• Record excerpts:
# # # #
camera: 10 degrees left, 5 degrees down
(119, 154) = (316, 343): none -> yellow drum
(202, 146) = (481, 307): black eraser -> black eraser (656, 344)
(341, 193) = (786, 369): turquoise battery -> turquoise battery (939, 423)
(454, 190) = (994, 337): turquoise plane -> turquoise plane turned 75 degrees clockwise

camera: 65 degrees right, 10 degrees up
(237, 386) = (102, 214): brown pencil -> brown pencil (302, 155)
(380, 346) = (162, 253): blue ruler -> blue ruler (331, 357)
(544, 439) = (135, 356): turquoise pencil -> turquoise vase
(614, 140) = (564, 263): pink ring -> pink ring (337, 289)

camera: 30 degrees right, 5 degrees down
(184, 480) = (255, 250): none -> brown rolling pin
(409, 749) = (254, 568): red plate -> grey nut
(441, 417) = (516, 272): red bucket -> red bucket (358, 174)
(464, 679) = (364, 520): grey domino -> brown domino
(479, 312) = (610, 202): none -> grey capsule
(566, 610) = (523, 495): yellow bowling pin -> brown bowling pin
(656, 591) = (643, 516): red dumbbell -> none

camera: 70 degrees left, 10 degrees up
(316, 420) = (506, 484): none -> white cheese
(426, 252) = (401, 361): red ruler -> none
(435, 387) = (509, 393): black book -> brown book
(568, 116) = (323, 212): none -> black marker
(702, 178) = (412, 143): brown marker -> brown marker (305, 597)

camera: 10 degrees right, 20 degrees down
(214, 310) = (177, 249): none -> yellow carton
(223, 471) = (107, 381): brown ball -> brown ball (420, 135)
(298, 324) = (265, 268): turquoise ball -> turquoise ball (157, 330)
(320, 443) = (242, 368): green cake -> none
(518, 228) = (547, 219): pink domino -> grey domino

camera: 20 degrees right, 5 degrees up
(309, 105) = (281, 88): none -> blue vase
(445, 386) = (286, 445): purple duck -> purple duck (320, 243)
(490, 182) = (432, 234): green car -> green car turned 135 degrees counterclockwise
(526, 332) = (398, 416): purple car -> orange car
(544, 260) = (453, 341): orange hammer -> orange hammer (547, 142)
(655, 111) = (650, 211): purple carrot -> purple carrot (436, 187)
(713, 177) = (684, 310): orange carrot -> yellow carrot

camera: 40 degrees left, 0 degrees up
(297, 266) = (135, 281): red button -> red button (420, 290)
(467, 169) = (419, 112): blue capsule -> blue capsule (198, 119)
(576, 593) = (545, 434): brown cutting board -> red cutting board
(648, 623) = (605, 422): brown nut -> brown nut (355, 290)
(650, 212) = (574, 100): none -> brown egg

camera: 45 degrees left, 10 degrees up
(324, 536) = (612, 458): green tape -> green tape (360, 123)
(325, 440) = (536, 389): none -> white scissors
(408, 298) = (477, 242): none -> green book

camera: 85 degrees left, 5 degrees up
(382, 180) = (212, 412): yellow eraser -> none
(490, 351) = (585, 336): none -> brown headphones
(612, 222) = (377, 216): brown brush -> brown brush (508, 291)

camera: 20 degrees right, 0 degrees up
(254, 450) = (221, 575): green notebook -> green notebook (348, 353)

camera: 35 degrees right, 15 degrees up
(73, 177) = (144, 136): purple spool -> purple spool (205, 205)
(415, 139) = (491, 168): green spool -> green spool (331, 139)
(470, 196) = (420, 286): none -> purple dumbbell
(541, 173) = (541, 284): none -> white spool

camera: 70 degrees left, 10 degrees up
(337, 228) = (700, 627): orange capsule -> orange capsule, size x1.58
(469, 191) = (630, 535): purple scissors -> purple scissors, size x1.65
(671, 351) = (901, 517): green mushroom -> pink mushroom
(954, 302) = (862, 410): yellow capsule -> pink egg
# # # #
• Task prompt: Copy the records above exactly, beginning at the line that contains "(648, 623) = (605, 422): brown" and stopping after the line that contains "(612, 222) = (377, 216): brown".

• Answer for the task:
(648, 623) = (605, 422): brown nut -> brown nut (355, 290)
(650, 212) = (574, 100): none -> brown egg

camera: 45 degrees left, 10 degrees up
(324, 536) = (612, 458): green tape -> green tape (360, 123)
(325, 440) = (536, 389): none -> white scissors
(408, 298) = (477, 242): none -> green book

camera: 85 degrees left, 5 degrees up
(382, 180) = (212, 412): yellow eraser -> none
(490, 351) = (585, 336): none -> brown headphones
(612, 222) = (377, 216): brown brush -> brown brush (508, 291)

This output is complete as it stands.